**Records provided:**
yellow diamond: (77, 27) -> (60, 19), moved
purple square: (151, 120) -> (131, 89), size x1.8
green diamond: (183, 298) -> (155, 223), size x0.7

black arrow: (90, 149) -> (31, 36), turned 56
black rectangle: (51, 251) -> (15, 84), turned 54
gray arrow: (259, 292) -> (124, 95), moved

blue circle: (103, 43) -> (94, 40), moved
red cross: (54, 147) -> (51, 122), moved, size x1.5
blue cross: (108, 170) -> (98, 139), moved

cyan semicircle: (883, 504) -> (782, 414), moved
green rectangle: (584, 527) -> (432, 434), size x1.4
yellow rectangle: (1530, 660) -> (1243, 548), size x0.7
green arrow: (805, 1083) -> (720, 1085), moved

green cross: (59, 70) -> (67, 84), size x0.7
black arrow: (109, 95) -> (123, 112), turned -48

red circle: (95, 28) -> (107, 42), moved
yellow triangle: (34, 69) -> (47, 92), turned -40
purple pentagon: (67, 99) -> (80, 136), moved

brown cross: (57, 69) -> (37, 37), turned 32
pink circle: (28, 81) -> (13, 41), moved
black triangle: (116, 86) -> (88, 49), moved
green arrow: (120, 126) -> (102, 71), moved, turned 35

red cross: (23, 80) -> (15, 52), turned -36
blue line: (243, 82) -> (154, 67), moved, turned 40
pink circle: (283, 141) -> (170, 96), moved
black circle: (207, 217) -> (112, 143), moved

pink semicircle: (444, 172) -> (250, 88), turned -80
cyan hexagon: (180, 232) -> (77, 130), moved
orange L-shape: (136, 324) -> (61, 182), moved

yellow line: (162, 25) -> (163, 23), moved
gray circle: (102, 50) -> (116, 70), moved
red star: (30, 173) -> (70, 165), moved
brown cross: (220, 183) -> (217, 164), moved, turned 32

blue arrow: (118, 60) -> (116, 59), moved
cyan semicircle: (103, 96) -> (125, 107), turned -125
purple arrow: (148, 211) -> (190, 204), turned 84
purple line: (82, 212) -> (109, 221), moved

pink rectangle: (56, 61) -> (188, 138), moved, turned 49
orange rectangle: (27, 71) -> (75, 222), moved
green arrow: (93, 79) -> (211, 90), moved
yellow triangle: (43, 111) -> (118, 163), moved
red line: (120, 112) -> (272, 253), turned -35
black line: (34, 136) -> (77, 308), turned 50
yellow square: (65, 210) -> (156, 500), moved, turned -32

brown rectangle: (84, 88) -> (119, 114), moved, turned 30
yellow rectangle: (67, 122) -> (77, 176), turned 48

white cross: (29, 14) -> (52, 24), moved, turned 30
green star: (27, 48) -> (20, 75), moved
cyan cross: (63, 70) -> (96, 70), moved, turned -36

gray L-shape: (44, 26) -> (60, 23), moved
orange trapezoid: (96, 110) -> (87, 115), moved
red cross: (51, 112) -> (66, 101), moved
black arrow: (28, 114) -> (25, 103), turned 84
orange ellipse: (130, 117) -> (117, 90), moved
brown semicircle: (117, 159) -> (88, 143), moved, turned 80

**What the task asks:** Output the records in full. Match them exactly.

**Response:**
yellow diamond: (77, 27) -> (60, 19), moved
purple square: (151, 120) -> (131, 89), size x1.8
green diamond: (183, 298) -> (155, 223), size x0.7

black arrow: (90, 149) -> (31, 36), turned 56
black rectangle: (51, 251) -> (15, 84), turned 54
gray arrow: (259, 292) -> (124, 95), moved

blue circle: (103, 43) -> (94, 40), moved
red cross: (54, 147) -> (51, 122), moved, size x1.5
blue cross: (108, 170) -> (98, 139), moved

cyan semicircle: (883, 504) -> (782, 414), moved
green rectangle: (584, 527) -> (432, 434), size x1.4
yellow rectangle: (1530, 660) -> (1243, 548), size x0.7
green arrow: (805, 1083) -> (720, 1085), moved

green cross: (59, 70) -> (67, 84), size x0.7
black arrow: (109, 95) -> (123, 112), turned -48

red circle: (95, 28) -> (107, 42), moved
yellow triangle: (34, 69) -> (47, 92), turned -40
purple pentagon: (67, 99) -> (80, 136), moved

brown cross: (57, 69) -> (37, 37), turned 32
pink circle: (28, 81) -> (13, 41), moved
black triangle: (116, 86) -> (88, 49), moved
green arrow: (120, 126) -> (102, 71), moved, turned 35

red cross: (23, 80) -> (15, 52), turned -36
blue line: (243, 82) -> (154, 67), moved, turned 40
pink circle: (283, 141) -> (170, 96), moved
black circle: (207, 217) -> (112, 143), moved

pink semicircle: (444, 172) -> (250, 88), turned -80
cyan hexagon: (180, 232) -> (77, 130), moved
orange L-shape: (136, 324) -> (61, 182), moved

yellow line: (162, 25) -> (163, 23), moved
gray circle: (102, 50) -> (116, 70), moved
red star: (30, 173) -> (70, 165), moved
brown cross: (220, 183) -> (217, 164), moved, turned 32

blue arrow: (118, 60) -> (116, 59), moved
cyan semicircle: (103, 96) -> (125, 107), turned -125
purple arrow: (148, 211) -> (190, 204), turned 84
purple line: (82, 212) -> (109, 221), moved

pink rectangle: (56, 61) -> (188, 138), moved, turned 49
orange rectangle: (27, 71) -> (75, 222), moved
green arrow: (93, 79) -> (211, 90), moved
yellow triangle: (43, 111) -> (118, 163), moved
red line: (120, 112) -> (272, 253), turned -35
black line: (34, 136) -> (77, 308), turned 50
yellow square: (65, 210) -> (156, 500), moved, turned -32

brown rectangle: (84, 88) -> (119, 114), moved, turned 30
yellow rectangle: (67, 122) -> (77, 176), turned 48

white cross: (29, 14) -> (52, 24), moved, turned 30
green star: (27, 48) -> (20, 75), moved
cyan cross: (63, 70) -> (96, 70), moved, turned -36

gray L-shape: (44, 26) -> (60, 23), moved
orange trapezoid: (96, 110) -> (87, 115), moved
red cross: (51, 112) -> (66, 101), moved
black arrow: (28, 114) -> (25, 103), turned 84
orange ellipse: (130, 117) -> (117, 90), moved
brown semicircle: (117, 159) -> (88, 143), moved, turned 80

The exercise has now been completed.